Required action - Could you transcribe the records below exactly, leaving out every picture?

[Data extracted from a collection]
• • • • • • •

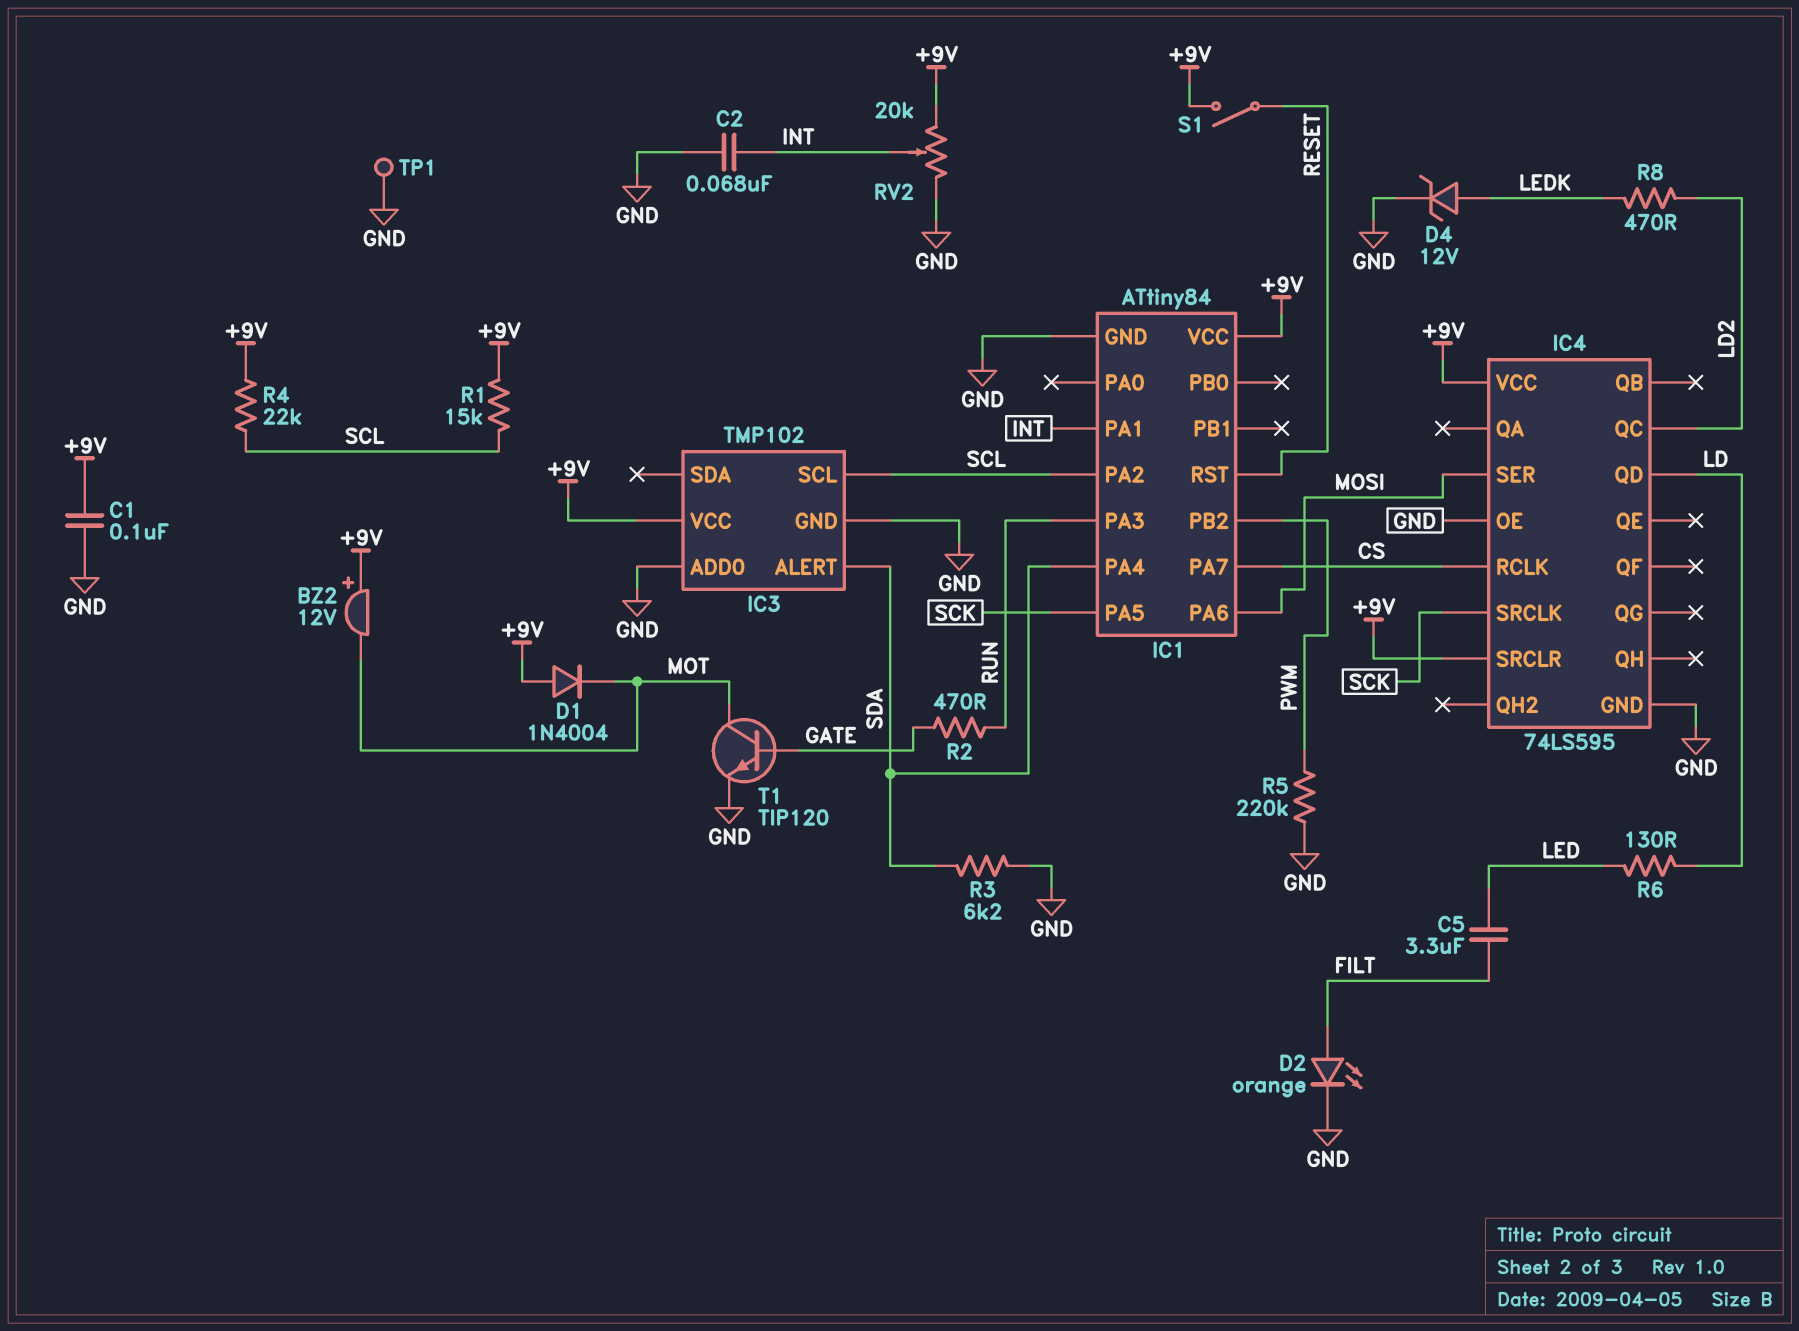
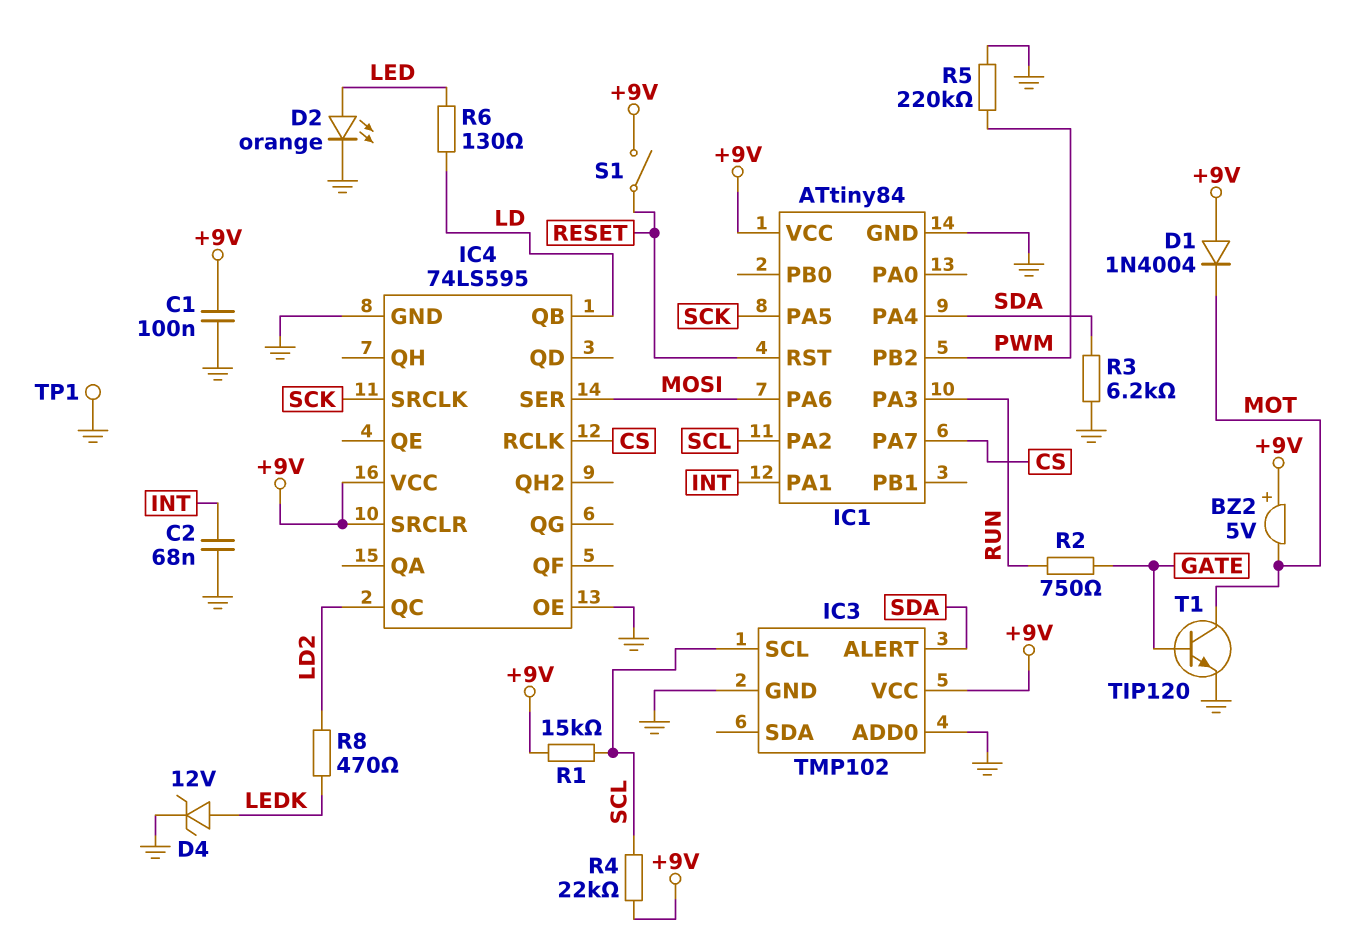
BZ2: buzzer 12V (plus +9V, minus MOT) -> buzzer 5V (plus +9V, minus MOT)
C5: 3.3uF (FILT, LED) -> none
D2: LED orange (A FILT, K GND) -> LED orange (A LED, K GND)
IC4 pin QB: none -> LD
IC4 pin QD: LD -> none
R2: 470 (GATE, RUN) -> 750 (GATE, RUN)
RV2: 20k (+9V, GND, wiper INT) -> none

• • • • • • •

Answer to the problem -
BZ2: buzzer 12V (plus +9V, minus MOT) -> buzzer 5V (plus +9V, minus MOT)
C5: 3.3uF (FILT, LED) -> none
D2: LED orange (A FILT, K GND) -> LED orange (A LED, K GND)
IC4 pin QB: none -> LD
IC4 pin QD: LD -> none
R2: 470 (GATE, RUN) -> 750 (GATE, RUN)
RV2: 20k (+9V, GND, wiper INT) -> none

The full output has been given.